DATA SHOWN Block Start

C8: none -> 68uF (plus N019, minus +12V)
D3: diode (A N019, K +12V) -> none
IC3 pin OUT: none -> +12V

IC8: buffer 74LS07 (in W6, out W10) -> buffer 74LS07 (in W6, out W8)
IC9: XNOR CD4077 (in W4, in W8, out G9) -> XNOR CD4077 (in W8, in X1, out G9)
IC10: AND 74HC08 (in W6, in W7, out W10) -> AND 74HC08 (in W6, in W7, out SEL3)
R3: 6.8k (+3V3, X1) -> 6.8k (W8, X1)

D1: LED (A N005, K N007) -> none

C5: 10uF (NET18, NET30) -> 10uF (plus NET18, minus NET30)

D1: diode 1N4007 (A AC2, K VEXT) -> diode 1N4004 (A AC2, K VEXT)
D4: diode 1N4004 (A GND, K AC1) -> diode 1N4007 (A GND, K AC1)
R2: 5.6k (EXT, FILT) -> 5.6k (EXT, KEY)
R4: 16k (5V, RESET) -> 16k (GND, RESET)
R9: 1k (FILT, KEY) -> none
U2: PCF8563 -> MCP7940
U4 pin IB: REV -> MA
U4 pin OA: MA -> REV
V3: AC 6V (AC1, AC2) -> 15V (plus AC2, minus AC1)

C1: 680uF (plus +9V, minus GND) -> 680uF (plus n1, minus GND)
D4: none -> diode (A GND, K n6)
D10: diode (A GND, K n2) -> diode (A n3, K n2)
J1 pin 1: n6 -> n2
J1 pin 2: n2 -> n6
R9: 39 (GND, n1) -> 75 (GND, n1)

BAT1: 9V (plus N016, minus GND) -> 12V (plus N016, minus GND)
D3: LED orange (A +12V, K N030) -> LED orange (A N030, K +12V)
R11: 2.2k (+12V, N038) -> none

DATA SHOWN Block End

§ **INSTRUCTIONS FOR THE TASK**:
All of the entries are to be transcribed exactly.

§ **RESULT BELOW**:
C8: none -> 68uF (plus N019, minus +12V)
D3: diode (A N019, K +12V) -> none
IC3 pin OUT: none -> +12V

IC8: buffer 74LS07 (in W6, out W10) -> buffer 74LS07 (in W6, out W8)
IC9: XNOR CD4077 (in W4, in W8, out G9) -> XNOR CD4077 (in W8, in X1, out G9)
IC10: AND 74HC08 (in W6, in W7, out W10) -> AND 74HC08 (in W6, in W7, out SEL3)
R3: 6.8k (+3V3, X1) -> 6.8k (W8, X1)

D1: LED (A N005, K N007) -> none

C5: 10uF (NET18, NET30) -> 10uF (plus NET18, minus NET30)

D1: diode 1N4007 (A AC2, K VEXT) -> diode 1N4004 (A AC2, K VEXT)
D4: diode 1N4004 (A GND, K AC1) -> diode 1N4007 (A GND, K AC1)
R2: 5.6k (EXT, FILT) -> 5.6k (EXT, KEY)
R4: 16k (5V, RESET) -> 16k (GND, RESET)
R9: 1k (FILT, KEY) -> none
U2: PCF8563 -> MCP7940
U4 pin IB: REV -> MA
U4 pin OA: MA -> REV
V3: AC 6V (AC1, AC2) -> 15V (plus AC2, minus AC1)

C1: 680uF (plus +9V, minus GND) -> 680uF (plus n1, minus GND)
D4: none -> diode (A GND, K n6)
D10: diode (A GND, K n2) -> diode (A n3, K n2)
J1 pin 1: n6 -> n2
J1 pin 2: n2 -> n6
R9: 39 (GND, n1) -> 75 (GND, n1)

BAT1: 9V (plus N016, minus GND) -> 12V (plus N016, minus GND)
D3: LED orange (A +12V, K N030) -> LED orange (A N030, K +12V)
R11: 2.2k (+12V, N038) -> none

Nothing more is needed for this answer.